* _Dataset entries_:
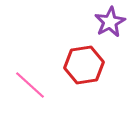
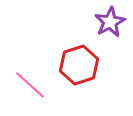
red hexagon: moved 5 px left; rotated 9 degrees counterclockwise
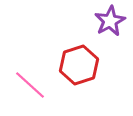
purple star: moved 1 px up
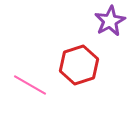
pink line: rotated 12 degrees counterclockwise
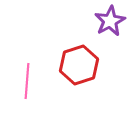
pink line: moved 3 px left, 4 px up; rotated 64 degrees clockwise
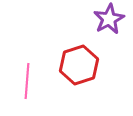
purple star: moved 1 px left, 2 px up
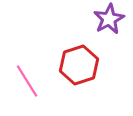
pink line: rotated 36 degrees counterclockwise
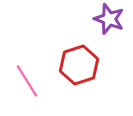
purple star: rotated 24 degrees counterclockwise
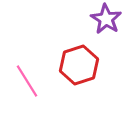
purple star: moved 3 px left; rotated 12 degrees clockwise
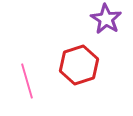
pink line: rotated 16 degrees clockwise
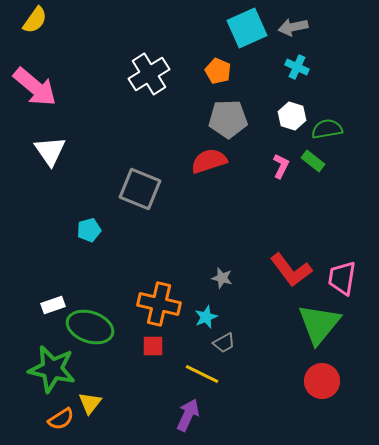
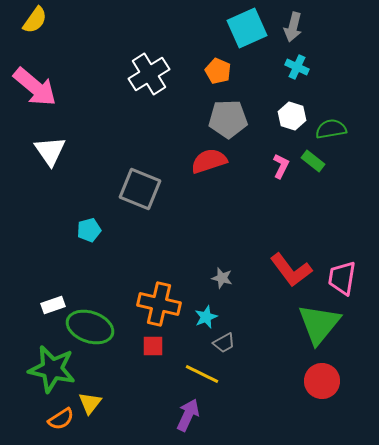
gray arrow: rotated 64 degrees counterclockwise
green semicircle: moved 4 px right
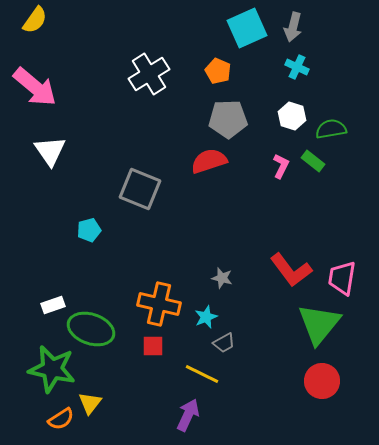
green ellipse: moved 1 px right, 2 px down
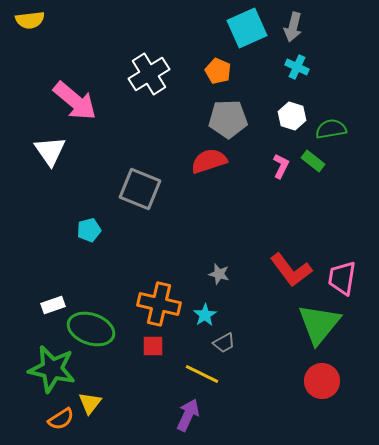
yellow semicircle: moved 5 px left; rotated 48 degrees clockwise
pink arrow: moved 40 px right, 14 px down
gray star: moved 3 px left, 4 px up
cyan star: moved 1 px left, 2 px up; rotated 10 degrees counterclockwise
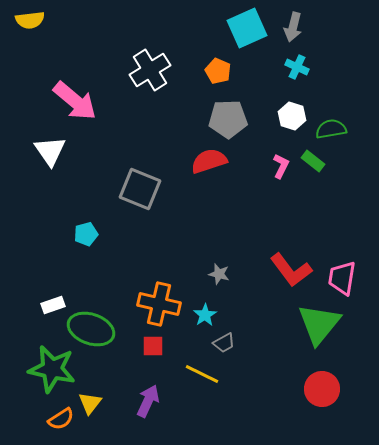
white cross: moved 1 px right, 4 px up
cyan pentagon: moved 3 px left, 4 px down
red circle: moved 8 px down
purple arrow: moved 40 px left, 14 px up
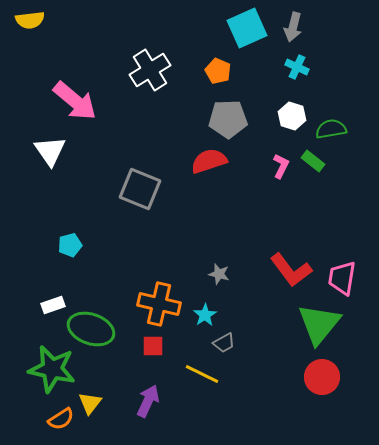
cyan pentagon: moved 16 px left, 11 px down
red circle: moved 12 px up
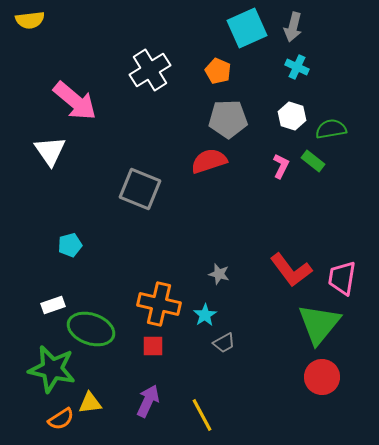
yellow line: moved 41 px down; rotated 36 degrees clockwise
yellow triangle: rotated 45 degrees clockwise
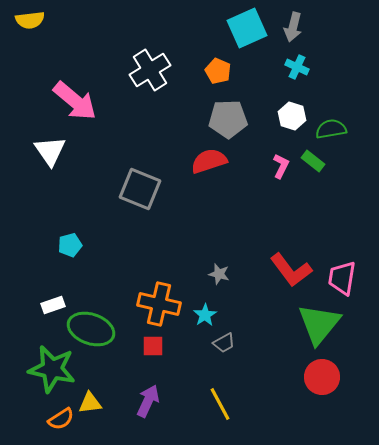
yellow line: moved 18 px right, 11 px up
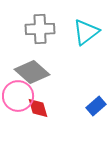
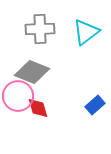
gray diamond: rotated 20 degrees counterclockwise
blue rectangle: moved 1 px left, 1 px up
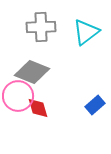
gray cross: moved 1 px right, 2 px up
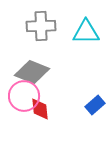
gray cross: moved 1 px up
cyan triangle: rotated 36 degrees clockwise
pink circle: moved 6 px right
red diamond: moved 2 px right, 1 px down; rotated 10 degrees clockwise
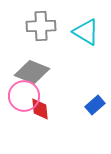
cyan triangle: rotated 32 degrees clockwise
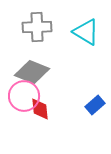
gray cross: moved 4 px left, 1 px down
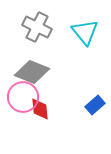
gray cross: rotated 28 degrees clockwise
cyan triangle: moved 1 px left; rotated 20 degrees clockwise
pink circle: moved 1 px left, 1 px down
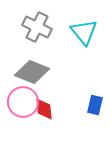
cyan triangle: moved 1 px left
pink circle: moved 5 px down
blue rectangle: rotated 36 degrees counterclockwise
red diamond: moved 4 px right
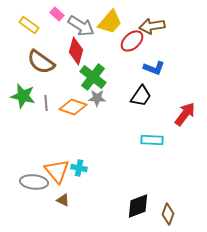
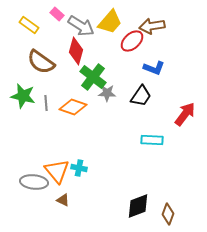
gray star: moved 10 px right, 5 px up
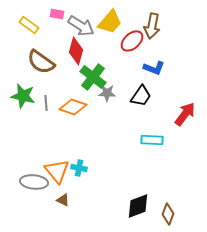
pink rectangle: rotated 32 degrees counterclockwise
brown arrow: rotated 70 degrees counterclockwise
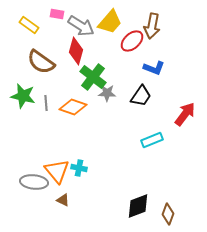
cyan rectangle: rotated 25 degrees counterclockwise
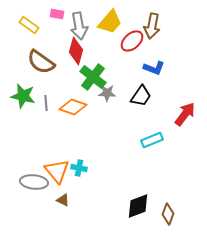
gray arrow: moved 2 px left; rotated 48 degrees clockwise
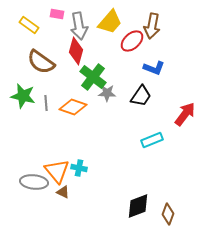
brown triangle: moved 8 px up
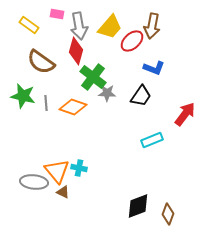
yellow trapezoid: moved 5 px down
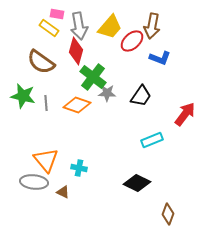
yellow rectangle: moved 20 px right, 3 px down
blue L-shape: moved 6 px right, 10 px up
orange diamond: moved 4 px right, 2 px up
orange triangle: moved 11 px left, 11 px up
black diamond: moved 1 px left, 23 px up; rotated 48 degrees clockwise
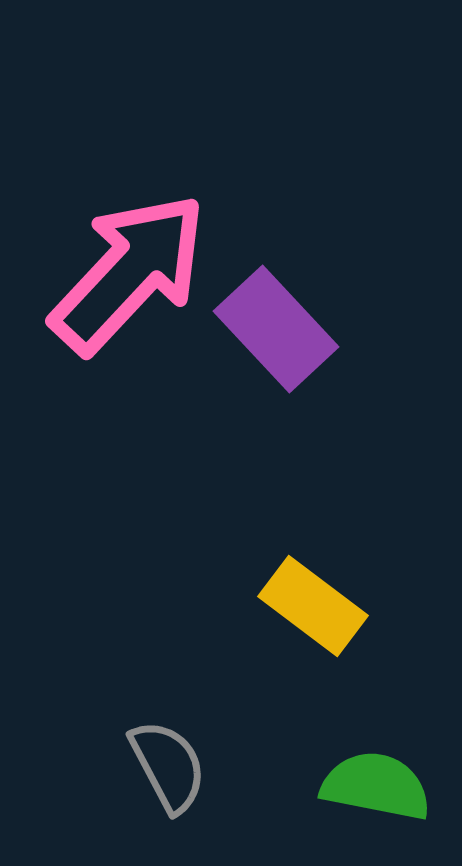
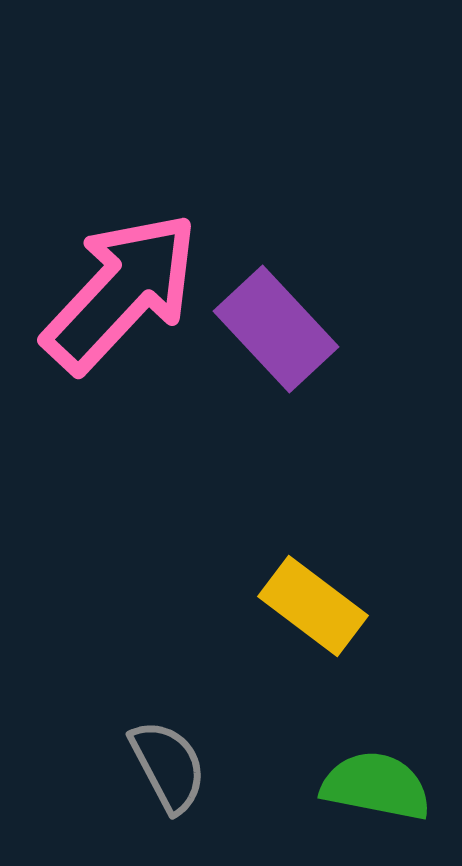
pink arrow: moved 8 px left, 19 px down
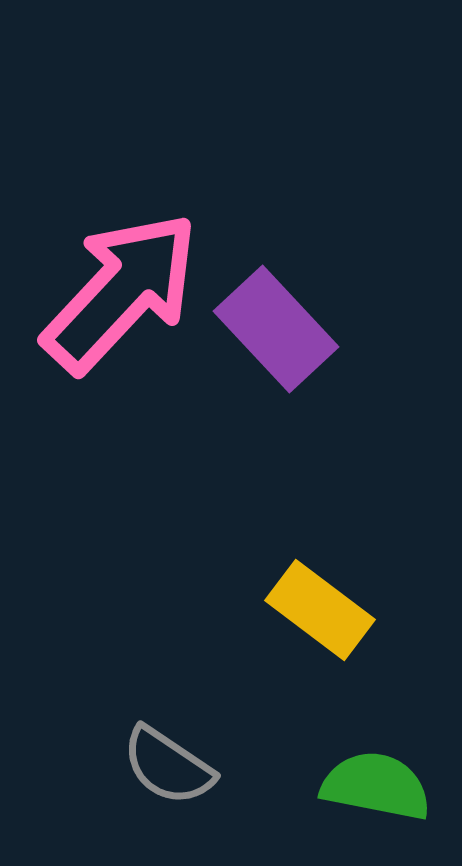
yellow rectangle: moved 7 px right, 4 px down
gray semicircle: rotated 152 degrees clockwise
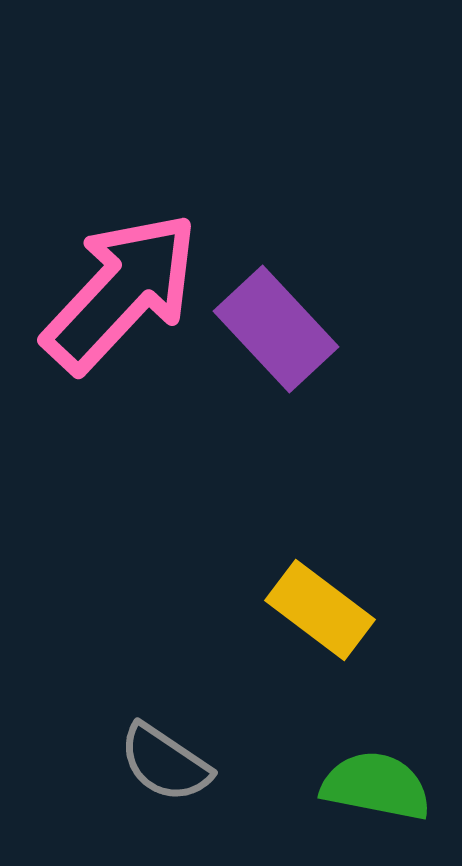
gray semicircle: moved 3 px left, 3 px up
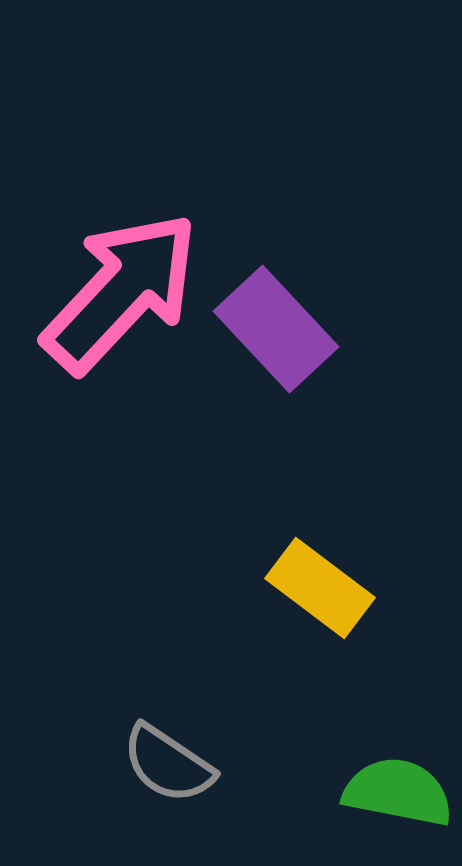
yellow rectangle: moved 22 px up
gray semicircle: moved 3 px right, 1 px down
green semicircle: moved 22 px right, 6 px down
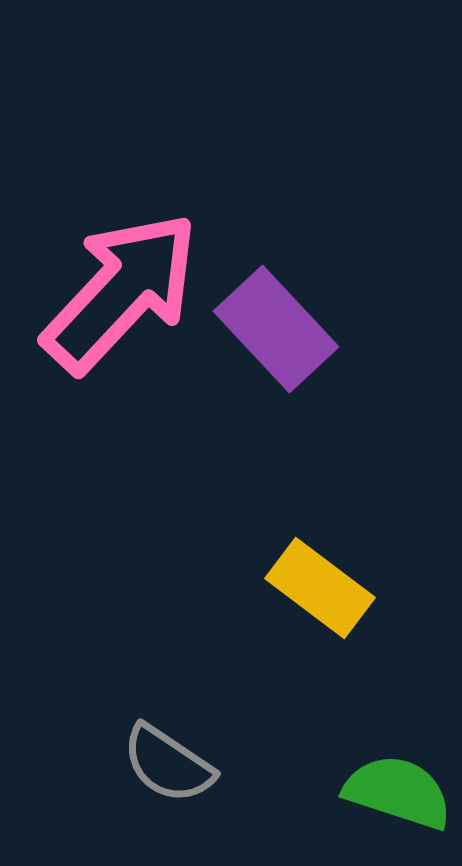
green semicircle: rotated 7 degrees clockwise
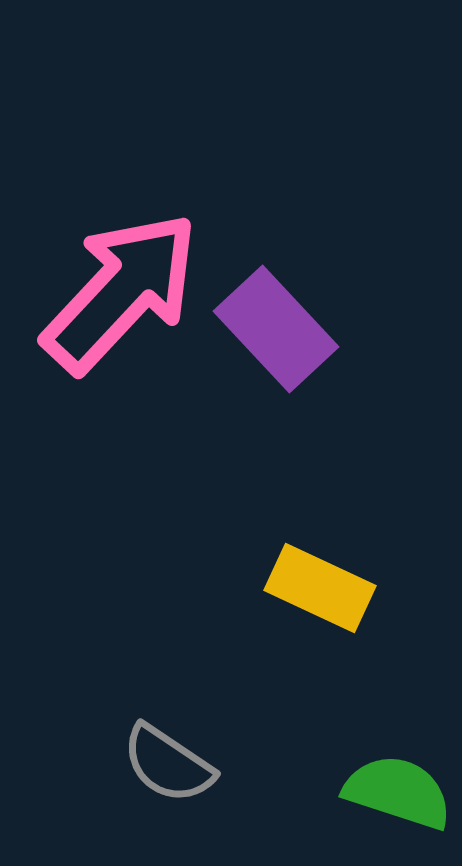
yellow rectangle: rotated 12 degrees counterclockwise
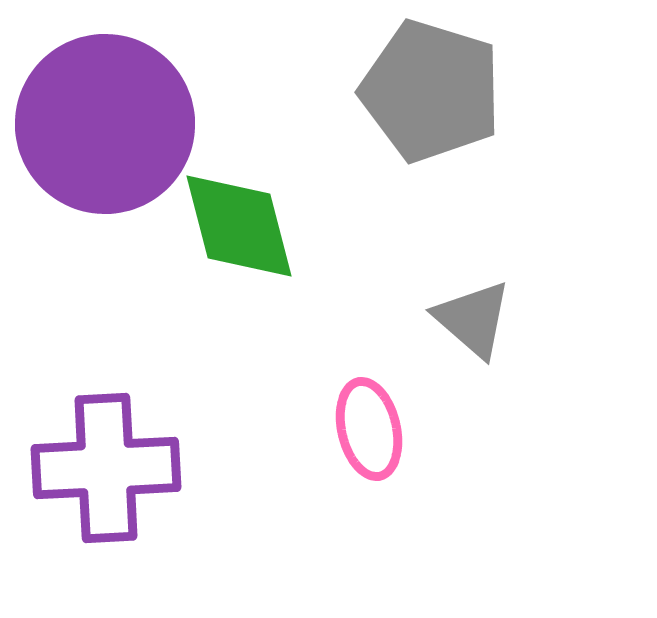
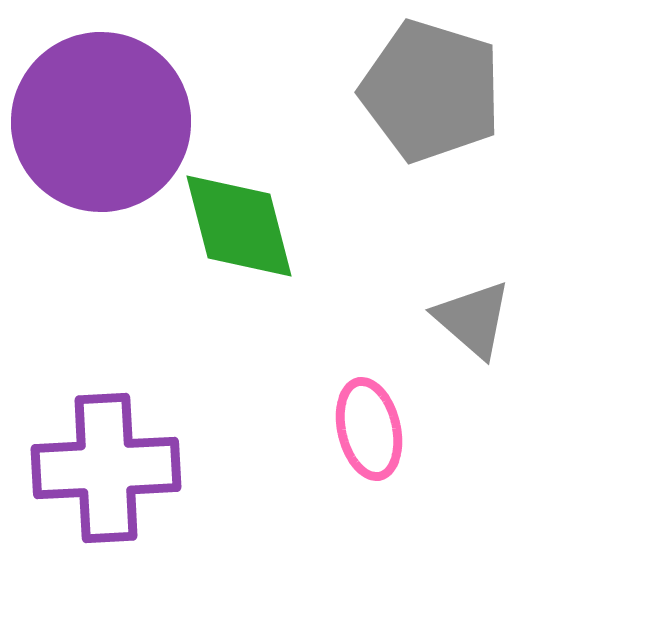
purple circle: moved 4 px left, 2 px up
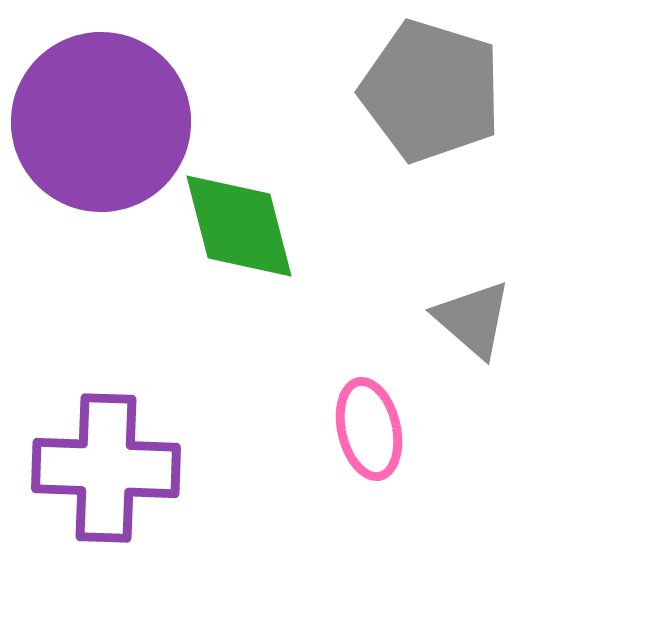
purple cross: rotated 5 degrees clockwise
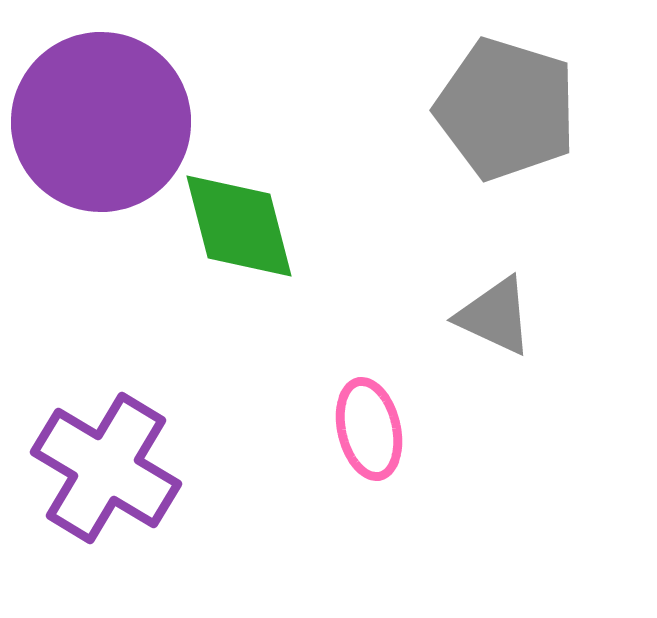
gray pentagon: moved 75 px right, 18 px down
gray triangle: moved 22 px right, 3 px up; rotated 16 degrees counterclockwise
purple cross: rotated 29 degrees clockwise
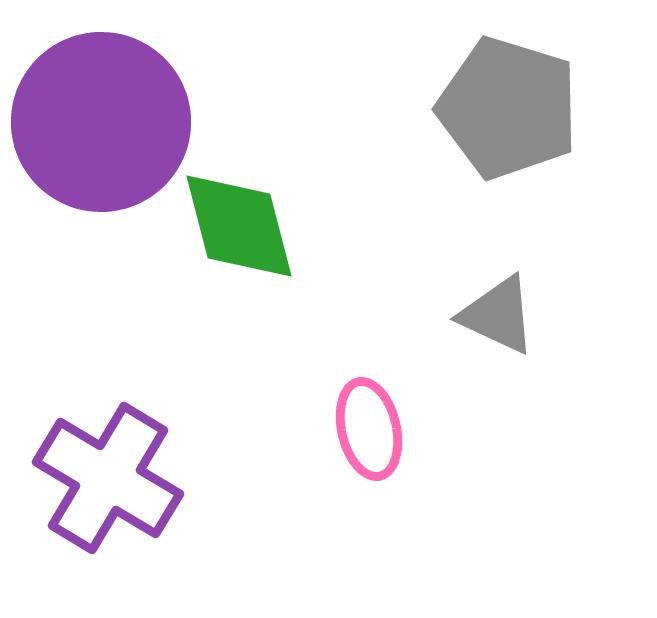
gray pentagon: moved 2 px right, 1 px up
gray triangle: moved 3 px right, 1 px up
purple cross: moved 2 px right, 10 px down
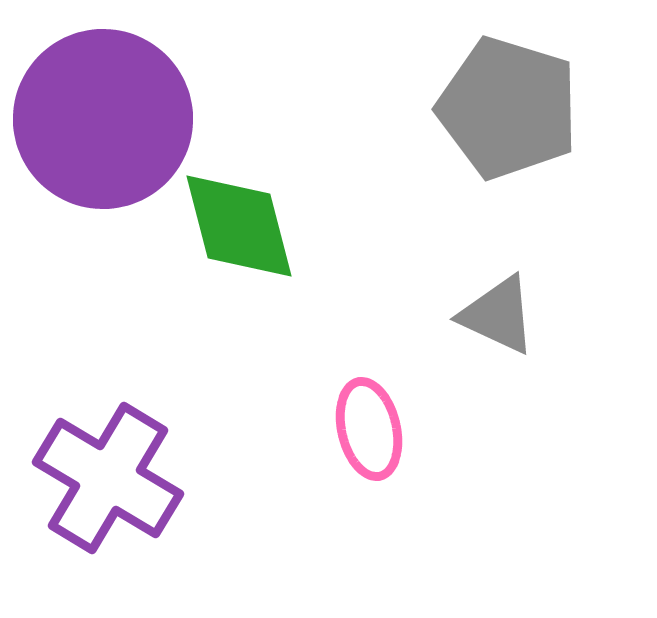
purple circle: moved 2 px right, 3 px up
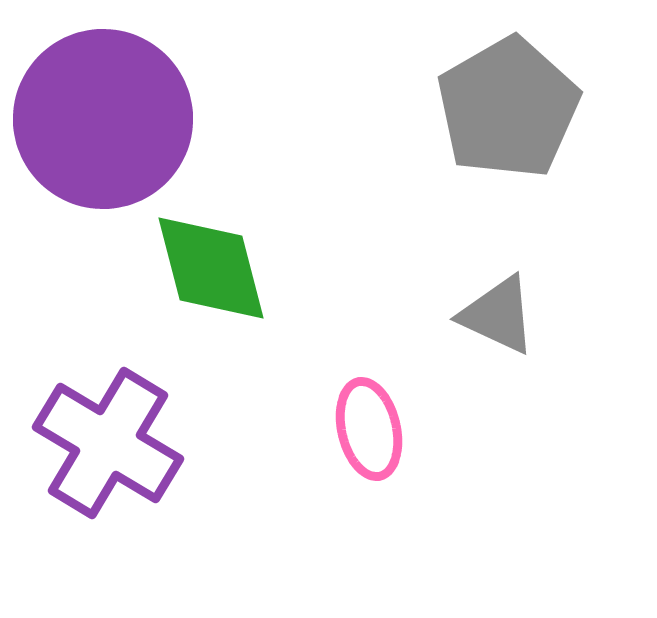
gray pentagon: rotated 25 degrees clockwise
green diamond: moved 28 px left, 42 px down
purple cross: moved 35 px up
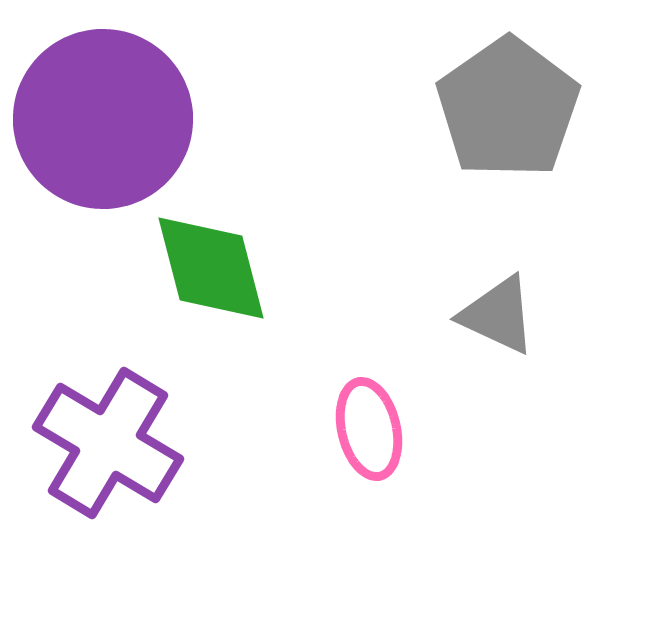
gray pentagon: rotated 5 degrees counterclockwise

* _Exercise directions_:
Can you give the lines of the records above as a numbered list, starting at the line that contains "cyan pentagon: moved 16 px left, 11 px down" and ending at the line that contains "blue rectangle: moved 1 px left, 1 px up", with both of those included? Leave out blank lines and pictures.

* _Solution_:
1. cyan pentagon: moved 16 px left, 11 px down
2. red circle: moved 12 px up
3. yellow line: moved 41 px down; rotated 36 degrees clockwise
4. yellow triangle: rotated 45 degrees clockwise
5. yellow line: moved 18 px right, 11 px up
6. gray diamond: rotated 20 degrees counterclockwise
7. blue rectangle: moved 1 px left, 1 px up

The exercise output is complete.